/---

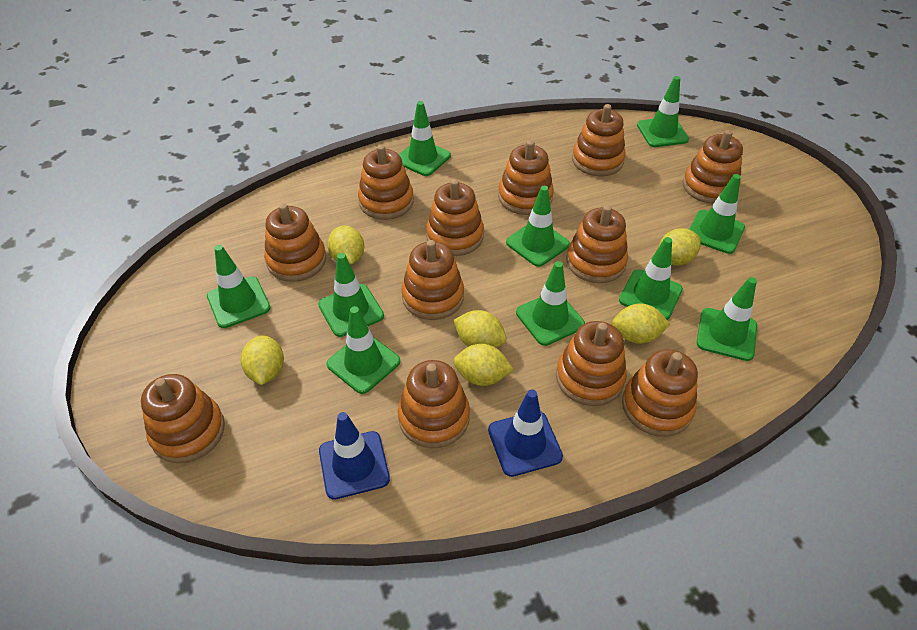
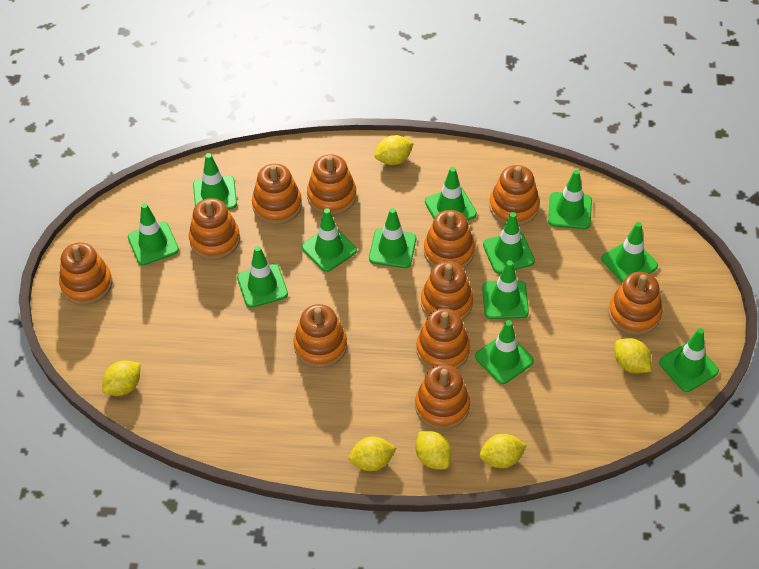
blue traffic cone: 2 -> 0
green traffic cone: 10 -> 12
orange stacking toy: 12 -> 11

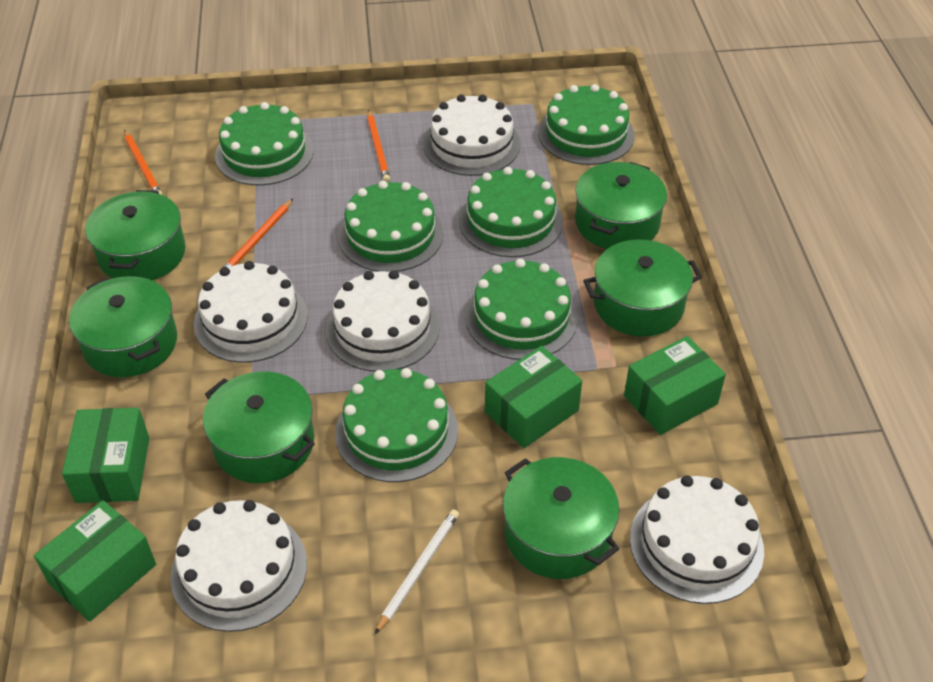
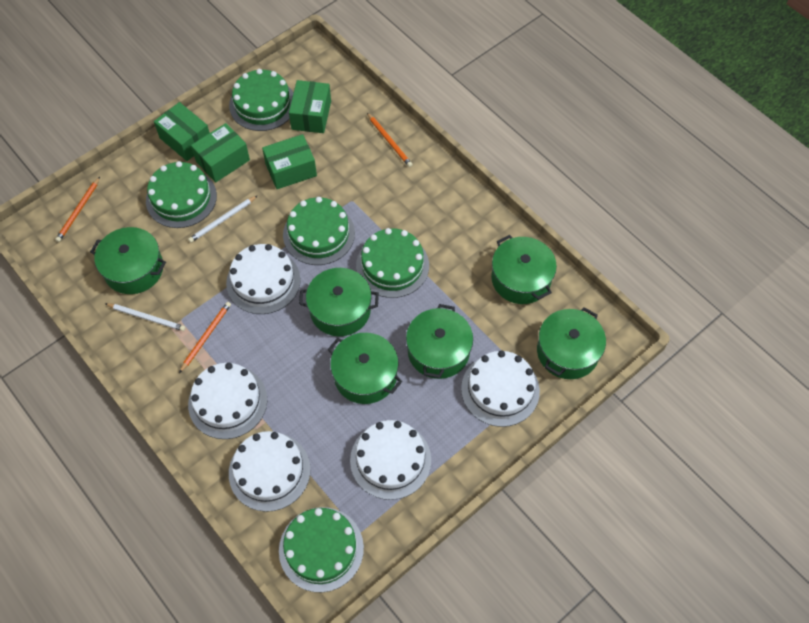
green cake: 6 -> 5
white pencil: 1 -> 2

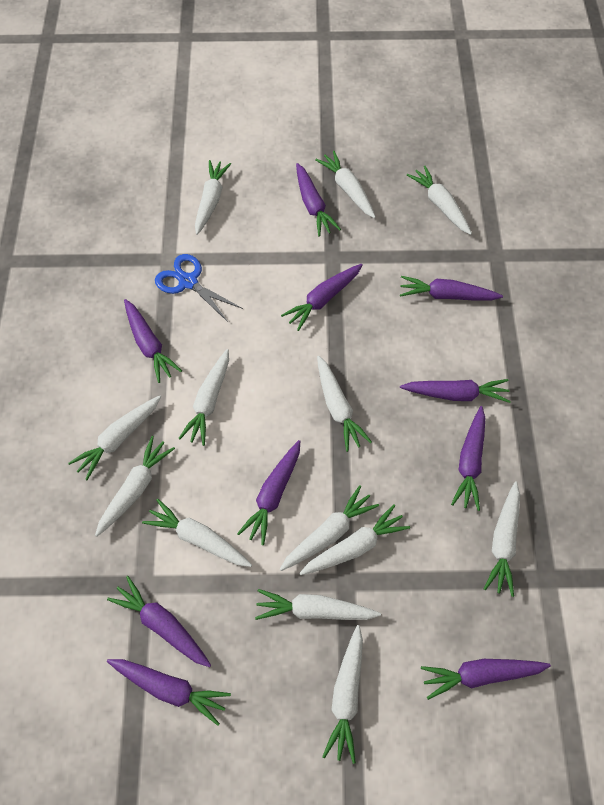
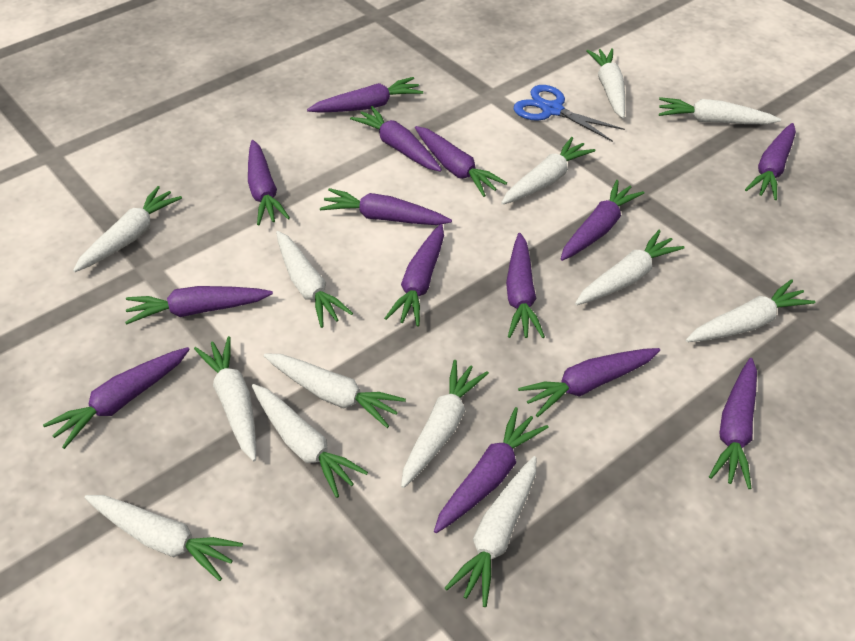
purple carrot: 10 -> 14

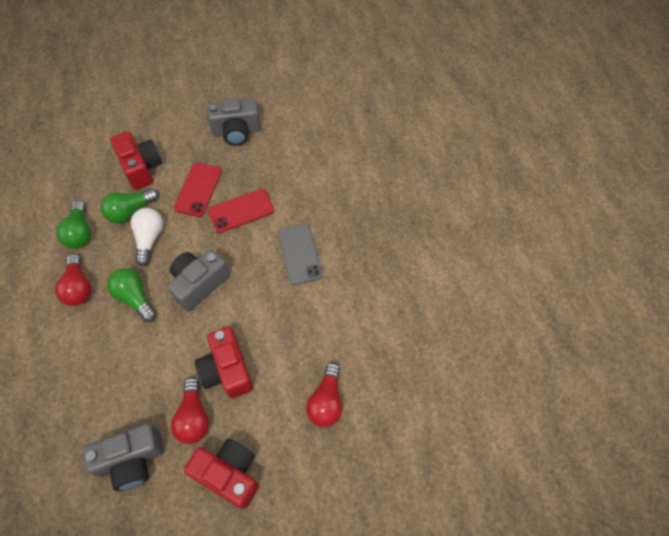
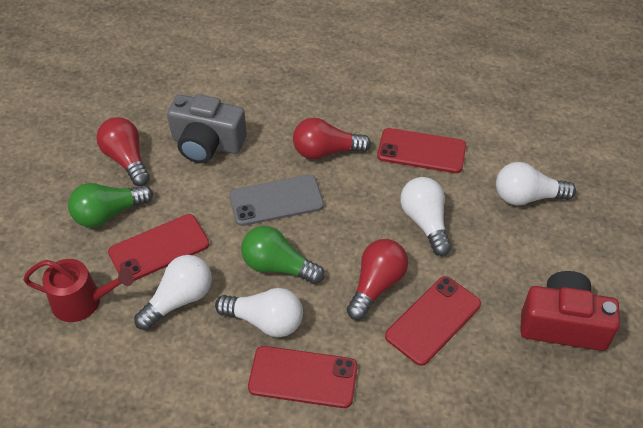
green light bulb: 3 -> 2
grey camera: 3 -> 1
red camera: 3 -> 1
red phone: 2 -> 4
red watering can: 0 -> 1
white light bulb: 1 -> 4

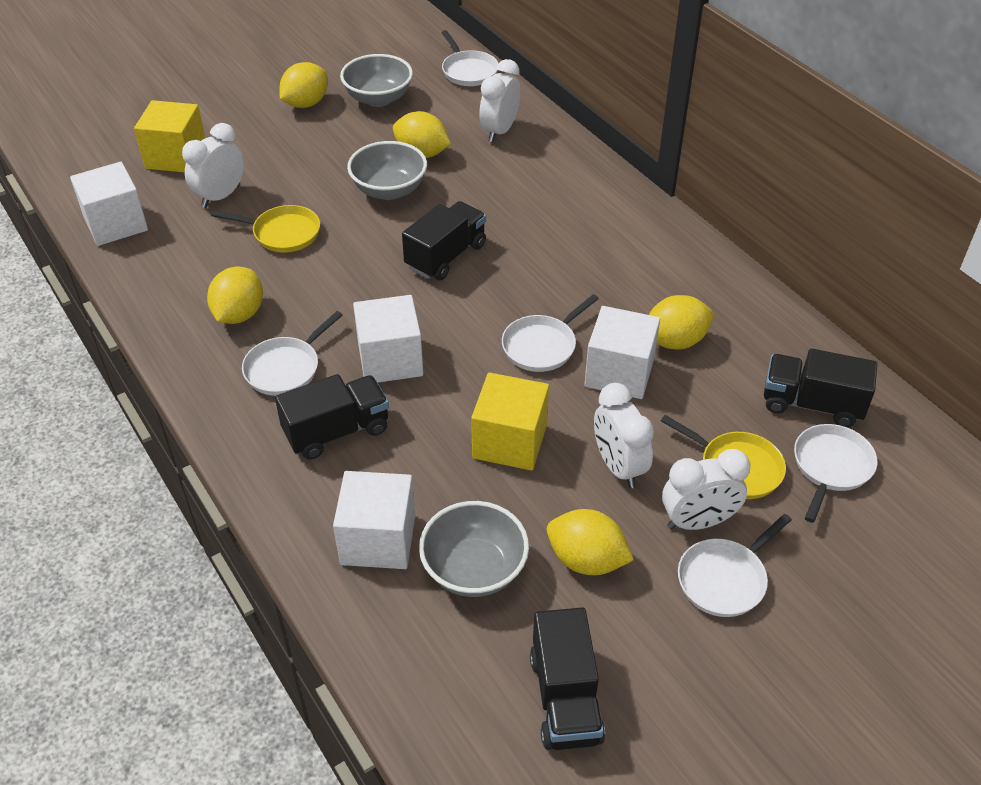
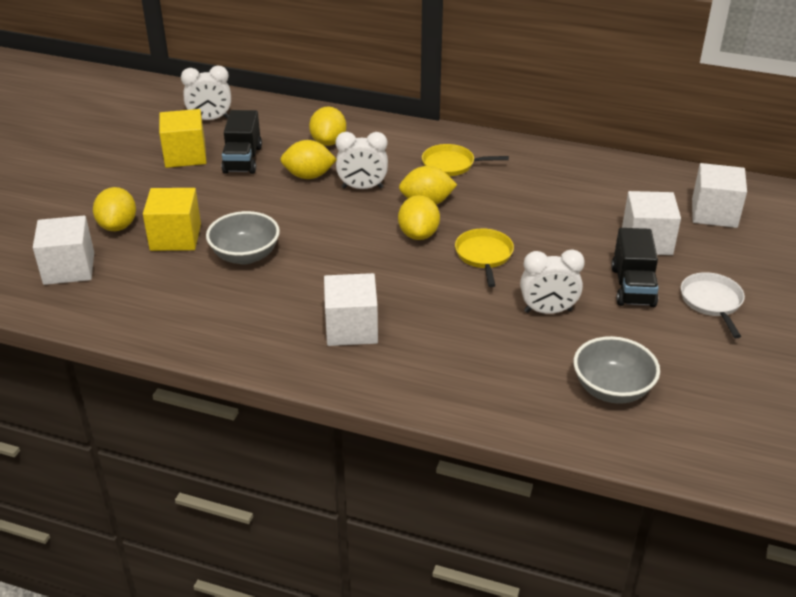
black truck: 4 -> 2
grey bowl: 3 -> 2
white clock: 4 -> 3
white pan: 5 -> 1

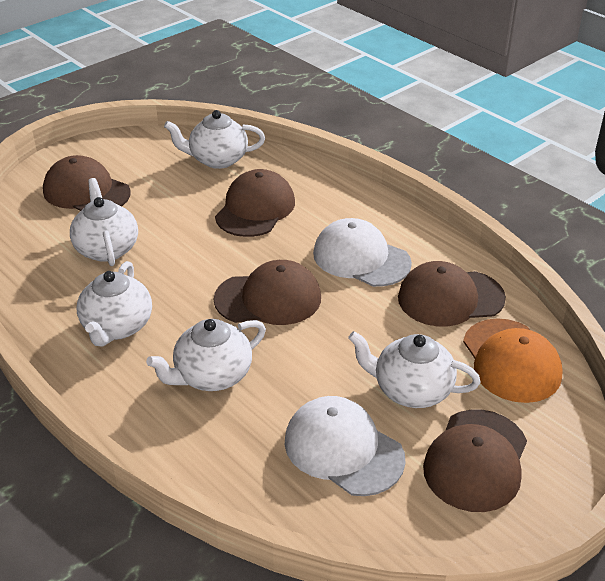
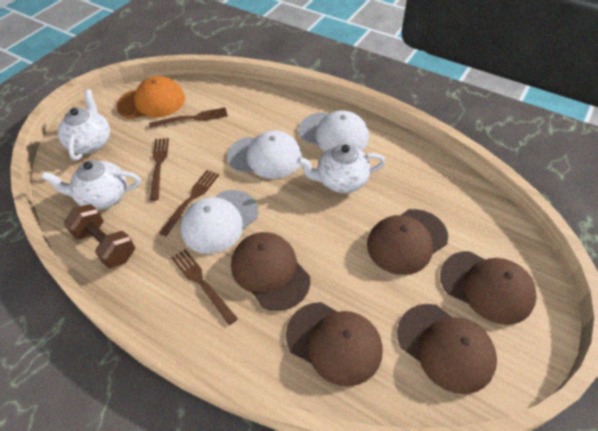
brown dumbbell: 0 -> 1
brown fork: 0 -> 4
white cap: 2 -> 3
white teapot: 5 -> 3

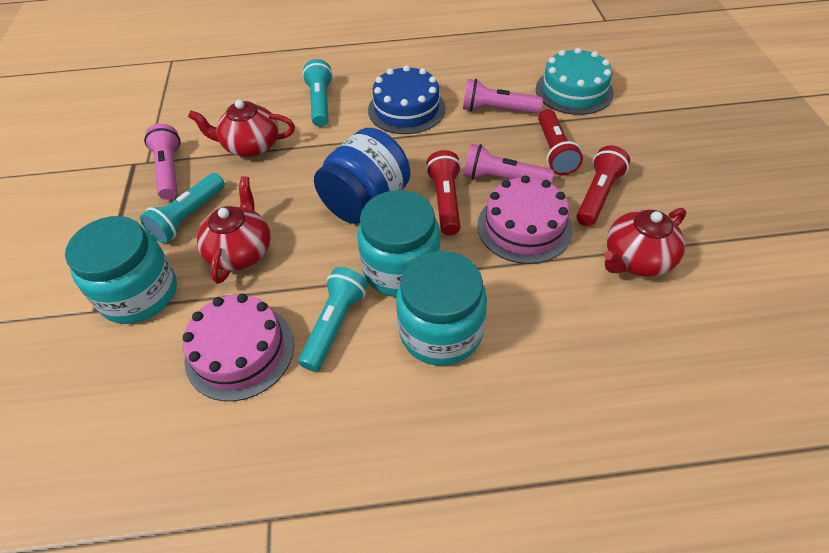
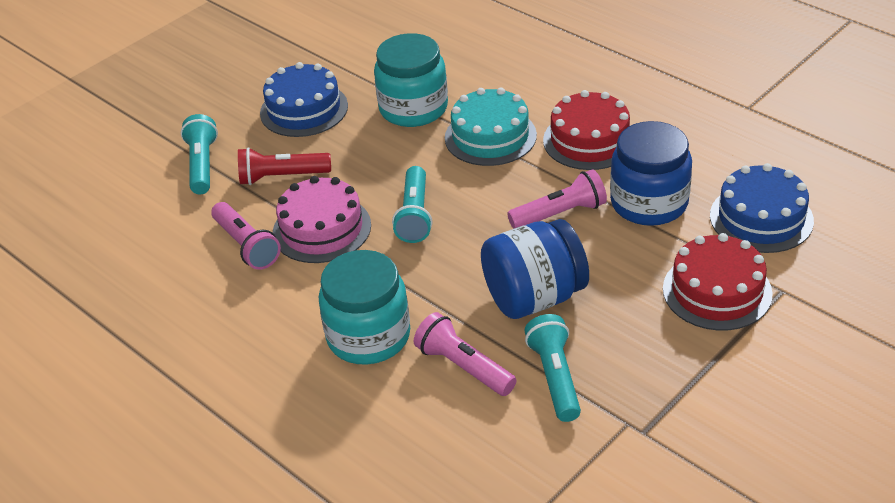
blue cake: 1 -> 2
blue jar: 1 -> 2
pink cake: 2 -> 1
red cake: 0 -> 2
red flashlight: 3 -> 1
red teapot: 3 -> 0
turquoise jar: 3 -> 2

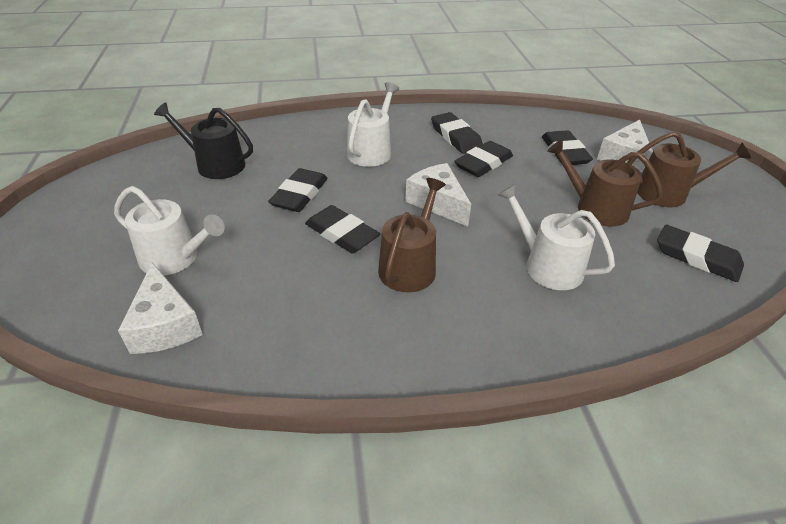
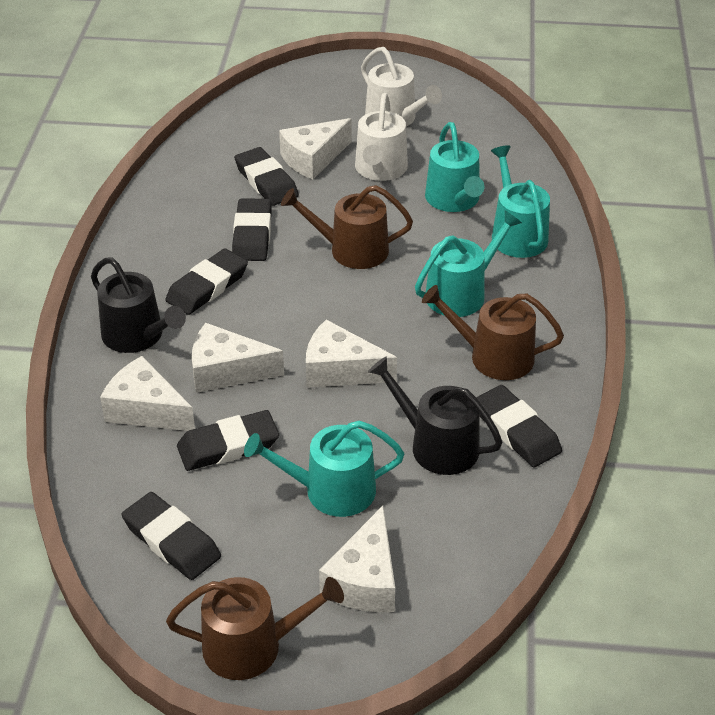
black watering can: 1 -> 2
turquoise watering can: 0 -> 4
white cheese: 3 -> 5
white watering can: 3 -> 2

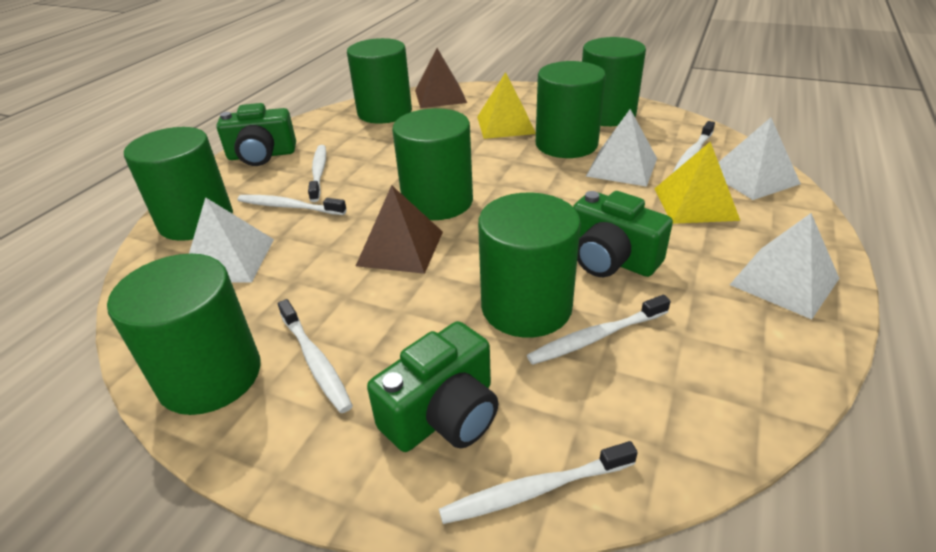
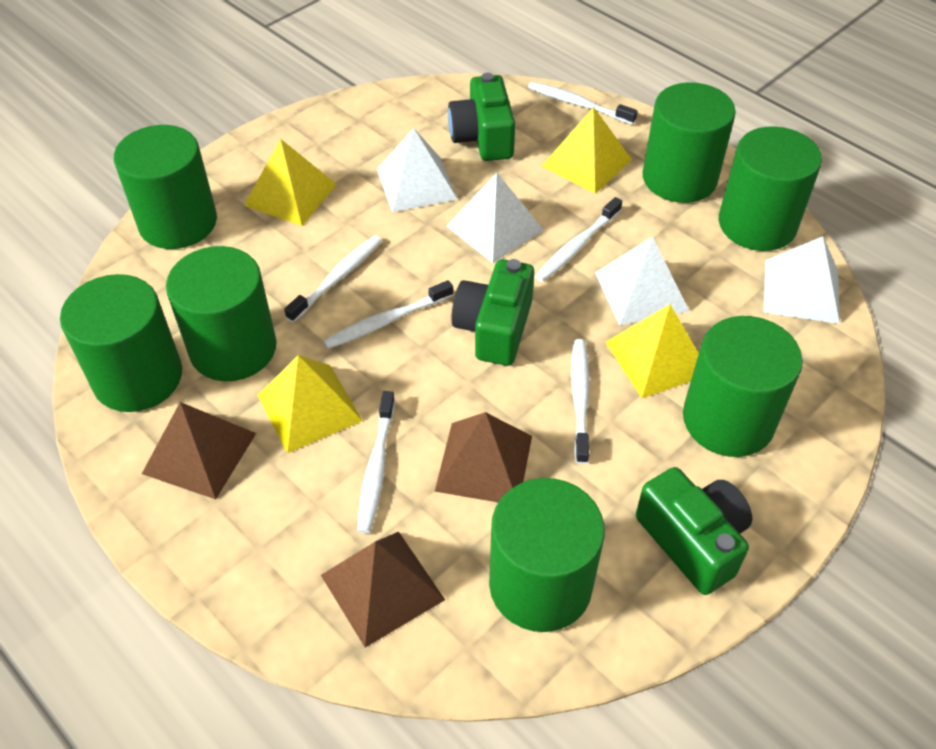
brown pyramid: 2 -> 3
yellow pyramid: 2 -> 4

\---

## Goal of the exercise
Show every line of the listing in which the string "cone" can be found.

## Your response
blue traffic cone: 2 -> 0
green traffic cone: 10 -> 12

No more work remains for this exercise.